* [TASK ITEM]
Report the number of lines in the data below where the string "RADIO" shows up, and only that number.

═══ DATA LISTING ═══

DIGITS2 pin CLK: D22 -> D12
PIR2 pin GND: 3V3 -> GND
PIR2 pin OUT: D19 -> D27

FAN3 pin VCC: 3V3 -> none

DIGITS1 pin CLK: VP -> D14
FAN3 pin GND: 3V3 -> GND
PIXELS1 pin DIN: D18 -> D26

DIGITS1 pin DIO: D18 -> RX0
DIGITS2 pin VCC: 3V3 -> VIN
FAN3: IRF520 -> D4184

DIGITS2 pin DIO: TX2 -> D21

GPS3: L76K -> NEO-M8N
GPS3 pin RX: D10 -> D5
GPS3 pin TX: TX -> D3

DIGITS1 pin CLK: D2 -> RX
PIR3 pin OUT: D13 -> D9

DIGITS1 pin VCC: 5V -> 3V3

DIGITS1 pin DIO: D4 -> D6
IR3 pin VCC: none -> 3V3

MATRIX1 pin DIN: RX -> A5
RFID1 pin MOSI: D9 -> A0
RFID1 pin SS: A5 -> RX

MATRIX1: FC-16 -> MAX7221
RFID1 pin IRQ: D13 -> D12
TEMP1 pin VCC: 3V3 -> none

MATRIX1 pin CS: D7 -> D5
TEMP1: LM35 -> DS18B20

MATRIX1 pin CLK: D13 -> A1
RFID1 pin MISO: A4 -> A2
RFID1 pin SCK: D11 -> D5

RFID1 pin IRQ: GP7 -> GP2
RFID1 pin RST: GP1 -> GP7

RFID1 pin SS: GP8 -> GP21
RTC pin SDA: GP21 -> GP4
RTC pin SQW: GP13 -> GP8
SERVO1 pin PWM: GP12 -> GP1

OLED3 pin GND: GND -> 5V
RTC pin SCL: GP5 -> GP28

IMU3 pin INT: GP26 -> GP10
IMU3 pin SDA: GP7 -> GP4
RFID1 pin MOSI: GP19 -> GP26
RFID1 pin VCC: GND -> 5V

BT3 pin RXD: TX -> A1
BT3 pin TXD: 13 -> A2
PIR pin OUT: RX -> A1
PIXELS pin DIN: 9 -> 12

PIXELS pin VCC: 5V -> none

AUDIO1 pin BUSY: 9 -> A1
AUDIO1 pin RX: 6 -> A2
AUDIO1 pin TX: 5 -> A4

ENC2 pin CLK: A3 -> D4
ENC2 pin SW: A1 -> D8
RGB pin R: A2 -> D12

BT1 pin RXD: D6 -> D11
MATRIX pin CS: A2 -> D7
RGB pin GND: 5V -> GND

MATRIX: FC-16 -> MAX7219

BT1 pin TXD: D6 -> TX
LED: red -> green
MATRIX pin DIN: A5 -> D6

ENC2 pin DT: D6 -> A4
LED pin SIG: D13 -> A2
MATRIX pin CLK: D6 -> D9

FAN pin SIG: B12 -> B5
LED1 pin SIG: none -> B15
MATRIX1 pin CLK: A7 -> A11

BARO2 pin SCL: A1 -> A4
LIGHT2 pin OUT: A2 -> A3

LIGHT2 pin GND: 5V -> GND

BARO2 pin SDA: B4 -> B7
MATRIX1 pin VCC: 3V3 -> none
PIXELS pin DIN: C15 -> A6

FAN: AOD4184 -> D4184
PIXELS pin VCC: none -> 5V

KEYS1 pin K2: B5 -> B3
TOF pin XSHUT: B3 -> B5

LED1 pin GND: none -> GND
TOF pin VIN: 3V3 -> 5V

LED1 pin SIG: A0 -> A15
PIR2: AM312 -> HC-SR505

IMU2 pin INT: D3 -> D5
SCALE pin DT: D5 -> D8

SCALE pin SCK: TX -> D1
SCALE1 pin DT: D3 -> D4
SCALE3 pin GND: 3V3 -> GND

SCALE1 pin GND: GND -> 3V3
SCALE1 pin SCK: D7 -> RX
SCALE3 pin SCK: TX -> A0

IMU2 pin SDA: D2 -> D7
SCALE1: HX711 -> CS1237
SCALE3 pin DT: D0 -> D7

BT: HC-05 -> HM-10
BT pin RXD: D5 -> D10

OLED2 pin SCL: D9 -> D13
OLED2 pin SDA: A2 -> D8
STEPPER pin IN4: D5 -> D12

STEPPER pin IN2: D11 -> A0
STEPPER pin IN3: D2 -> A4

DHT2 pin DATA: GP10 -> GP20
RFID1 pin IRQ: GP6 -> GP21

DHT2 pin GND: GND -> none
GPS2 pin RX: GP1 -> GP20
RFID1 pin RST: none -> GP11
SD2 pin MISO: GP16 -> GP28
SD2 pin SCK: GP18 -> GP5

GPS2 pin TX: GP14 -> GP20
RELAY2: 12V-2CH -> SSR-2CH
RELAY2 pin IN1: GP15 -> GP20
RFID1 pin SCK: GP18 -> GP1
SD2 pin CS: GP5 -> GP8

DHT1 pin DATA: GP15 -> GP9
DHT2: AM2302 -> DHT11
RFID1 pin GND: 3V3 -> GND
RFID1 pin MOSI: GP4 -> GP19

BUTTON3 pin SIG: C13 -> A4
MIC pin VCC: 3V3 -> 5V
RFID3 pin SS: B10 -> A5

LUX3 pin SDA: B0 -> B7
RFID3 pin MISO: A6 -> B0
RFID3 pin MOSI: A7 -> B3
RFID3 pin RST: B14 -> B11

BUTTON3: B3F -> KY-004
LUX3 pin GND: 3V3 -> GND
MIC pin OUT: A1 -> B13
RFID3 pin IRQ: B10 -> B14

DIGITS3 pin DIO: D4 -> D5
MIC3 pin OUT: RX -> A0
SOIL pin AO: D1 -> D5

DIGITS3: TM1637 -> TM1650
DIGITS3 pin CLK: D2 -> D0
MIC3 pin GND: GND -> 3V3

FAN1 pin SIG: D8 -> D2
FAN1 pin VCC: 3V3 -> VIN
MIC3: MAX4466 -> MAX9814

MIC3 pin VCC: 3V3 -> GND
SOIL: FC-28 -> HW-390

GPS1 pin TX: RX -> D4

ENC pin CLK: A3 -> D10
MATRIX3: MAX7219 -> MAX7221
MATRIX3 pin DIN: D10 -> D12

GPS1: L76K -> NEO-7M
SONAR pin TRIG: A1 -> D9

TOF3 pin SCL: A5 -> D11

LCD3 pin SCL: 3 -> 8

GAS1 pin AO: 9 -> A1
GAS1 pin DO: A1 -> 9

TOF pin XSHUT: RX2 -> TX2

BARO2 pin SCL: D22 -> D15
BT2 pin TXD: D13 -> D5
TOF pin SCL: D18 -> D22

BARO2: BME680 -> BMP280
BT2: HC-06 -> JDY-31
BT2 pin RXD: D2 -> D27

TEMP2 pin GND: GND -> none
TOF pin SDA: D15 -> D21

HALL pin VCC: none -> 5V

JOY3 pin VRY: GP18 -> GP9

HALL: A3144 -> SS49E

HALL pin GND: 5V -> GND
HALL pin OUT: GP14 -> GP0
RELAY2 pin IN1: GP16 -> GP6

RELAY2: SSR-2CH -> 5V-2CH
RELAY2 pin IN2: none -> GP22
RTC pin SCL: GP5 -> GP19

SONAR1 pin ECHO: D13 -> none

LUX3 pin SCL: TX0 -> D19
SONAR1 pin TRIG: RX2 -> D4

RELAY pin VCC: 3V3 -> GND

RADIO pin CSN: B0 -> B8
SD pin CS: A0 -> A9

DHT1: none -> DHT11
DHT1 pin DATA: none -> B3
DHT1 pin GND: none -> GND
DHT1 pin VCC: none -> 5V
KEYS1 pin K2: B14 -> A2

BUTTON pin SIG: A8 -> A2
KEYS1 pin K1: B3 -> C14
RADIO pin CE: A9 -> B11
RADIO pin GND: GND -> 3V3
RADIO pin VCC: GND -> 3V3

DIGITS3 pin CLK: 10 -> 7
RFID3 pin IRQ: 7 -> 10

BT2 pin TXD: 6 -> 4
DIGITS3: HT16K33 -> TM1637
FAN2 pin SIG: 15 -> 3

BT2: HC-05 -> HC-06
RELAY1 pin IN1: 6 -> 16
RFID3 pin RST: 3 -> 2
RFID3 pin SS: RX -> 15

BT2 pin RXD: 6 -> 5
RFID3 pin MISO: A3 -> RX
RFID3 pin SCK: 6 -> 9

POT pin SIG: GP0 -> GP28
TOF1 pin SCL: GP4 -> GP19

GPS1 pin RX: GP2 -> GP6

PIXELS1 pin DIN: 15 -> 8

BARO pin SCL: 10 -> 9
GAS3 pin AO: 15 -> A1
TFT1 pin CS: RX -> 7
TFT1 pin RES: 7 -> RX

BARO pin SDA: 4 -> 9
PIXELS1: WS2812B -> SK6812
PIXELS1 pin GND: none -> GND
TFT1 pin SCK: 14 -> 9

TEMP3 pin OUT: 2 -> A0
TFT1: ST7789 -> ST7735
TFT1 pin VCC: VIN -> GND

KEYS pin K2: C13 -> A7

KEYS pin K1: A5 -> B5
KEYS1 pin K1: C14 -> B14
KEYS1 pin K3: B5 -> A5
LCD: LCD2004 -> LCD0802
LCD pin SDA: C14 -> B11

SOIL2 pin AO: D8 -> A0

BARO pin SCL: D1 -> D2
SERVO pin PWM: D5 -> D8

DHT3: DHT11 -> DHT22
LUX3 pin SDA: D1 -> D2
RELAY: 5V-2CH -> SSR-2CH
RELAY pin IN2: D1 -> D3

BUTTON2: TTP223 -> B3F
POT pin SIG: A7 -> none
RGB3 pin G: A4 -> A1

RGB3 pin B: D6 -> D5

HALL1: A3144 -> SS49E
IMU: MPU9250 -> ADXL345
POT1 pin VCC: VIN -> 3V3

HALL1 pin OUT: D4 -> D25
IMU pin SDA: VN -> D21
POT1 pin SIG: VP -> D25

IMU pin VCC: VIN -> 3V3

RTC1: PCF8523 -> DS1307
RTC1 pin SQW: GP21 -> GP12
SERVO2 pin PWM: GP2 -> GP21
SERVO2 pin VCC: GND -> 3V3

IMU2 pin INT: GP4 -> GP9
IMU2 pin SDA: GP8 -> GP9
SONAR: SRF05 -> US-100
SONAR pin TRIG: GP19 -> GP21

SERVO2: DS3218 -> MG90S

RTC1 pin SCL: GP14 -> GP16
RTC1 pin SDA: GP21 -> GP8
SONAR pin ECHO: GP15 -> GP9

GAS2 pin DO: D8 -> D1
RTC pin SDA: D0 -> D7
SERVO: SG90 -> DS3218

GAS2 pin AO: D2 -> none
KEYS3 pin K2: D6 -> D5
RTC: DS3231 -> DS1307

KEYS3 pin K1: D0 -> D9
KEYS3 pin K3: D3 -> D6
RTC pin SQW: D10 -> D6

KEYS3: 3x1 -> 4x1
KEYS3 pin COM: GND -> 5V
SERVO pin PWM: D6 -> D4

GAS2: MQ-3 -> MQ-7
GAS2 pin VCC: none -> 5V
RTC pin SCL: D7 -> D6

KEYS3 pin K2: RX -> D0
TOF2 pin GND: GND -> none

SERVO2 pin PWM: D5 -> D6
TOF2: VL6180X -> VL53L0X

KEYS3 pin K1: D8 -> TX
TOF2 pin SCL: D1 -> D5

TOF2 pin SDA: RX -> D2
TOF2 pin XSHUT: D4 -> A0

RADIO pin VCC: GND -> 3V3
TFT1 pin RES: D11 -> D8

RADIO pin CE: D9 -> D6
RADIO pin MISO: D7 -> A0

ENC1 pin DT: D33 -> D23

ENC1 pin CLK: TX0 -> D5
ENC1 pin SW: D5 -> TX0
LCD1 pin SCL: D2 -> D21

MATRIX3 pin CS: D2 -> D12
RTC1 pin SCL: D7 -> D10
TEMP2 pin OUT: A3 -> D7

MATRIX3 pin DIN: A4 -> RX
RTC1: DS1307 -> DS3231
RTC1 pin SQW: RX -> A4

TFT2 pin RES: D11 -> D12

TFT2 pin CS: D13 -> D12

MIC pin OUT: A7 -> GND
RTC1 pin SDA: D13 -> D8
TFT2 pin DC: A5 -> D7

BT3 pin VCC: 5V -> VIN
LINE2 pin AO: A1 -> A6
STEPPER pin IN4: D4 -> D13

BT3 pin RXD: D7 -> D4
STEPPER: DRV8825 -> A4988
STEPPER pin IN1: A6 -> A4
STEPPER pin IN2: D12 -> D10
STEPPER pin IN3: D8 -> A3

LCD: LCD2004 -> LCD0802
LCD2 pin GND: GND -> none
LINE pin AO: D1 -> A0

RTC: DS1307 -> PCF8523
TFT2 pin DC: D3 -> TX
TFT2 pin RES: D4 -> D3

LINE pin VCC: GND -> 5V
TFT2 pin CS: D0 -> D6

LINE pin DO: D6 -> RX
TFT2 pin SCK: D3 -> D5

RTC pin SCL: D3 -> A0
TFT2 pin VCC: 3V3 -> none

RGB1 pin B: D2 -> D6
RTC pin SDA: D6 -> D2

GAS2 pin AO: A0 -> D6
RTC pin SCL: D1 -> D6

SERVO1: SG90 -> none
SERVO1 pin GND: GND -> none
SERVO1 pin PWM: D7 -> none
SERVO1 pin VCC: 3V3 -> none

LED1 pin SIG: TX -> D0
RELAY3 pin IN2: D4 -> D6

═══

* [REPLY TO THE TASK]
7